▶ Required action: Retype all of the entries word for word.

[[ Supplied material, beginning ]]

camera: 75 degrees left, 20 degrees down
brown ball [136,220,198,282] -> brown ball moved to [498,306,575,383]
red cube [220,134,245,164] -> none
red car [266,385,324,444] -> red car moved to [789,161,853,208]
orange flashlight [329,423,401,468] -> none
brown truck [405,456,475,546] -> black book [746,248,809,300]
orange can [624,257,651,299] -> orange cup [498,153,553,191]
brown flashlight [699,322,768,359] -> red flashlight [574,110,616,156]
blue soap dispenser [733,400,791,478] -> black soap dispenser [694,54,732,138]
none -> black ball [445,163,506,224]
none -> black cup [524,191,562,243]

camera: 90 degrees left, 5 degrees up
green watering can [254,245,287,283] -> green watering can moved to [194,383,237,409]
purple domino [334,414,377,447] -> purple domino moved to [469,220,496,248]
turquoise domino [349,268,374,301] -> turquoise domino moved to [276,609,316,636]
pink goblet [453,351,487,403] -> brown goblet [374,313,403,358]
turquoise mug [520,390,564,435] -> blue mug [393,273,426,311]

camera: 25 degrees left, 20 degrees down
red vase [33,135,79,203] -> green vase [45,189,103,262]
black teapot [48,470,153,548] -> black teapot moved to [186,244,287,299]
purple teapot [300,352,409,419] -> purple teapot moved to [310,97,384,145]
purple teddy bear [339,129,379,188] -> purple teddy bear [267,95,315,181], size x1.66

[[ Supplied material, end ]]

▶ Exercise output:
camera: 75 degrees left, 20 degrees down
brown ball [136,220,198,282] -> brown ball moved to [498,306,575,383]
red cube [220,134,245,164] -> none
red car [266,385,324,444] -> red car moved to [789,161,853,208]
orange flashlight [329,423,401,468] -> none
brown truck [405,456,475,546] -> black book [746,248,809,300]
orange can [624,257,651,299] -> orange cup [498,153,553,191]
brown flashlight [699,322,768,359] -> red flashlight [574,110,616,156]
blue soap dispenser [733,400,791,478] -> black soap dispenser [694,54,732,138]
none -> black ball [445,163,506,224]
none -> black cup [524,191,562,243]

camera: 90 degrees left, 5 degrees up
green watering can [254,245,287,283] -> green watering can moved to [194,383,237,409]
purple domino [334,414,377,447] -> purple domino moved to [469,220,496,248]
turquoise domino [349,268,374,301] -> turquoise domino moved to [276,609,316,636]
pink goblet [453,351,487,403] -> brown goblet [374,313,403,358]
turquoise mug [520,390,564,435] -> blue mug [393,273,426,311]

camera: 25 degrees left, 20 degrees down
red vase [33,135,79,203] -> green vase [45,189,103,262]
black teapot [48,470,153,548] -> black teapot moved to [186,244,287,299]
purple teapot [300,352,409,419] -> purple teapot moved to [310,97,384,145]
purple teddy bear [339,129,379,188] -> purple teddy bear [267,95,315,181], size x1.66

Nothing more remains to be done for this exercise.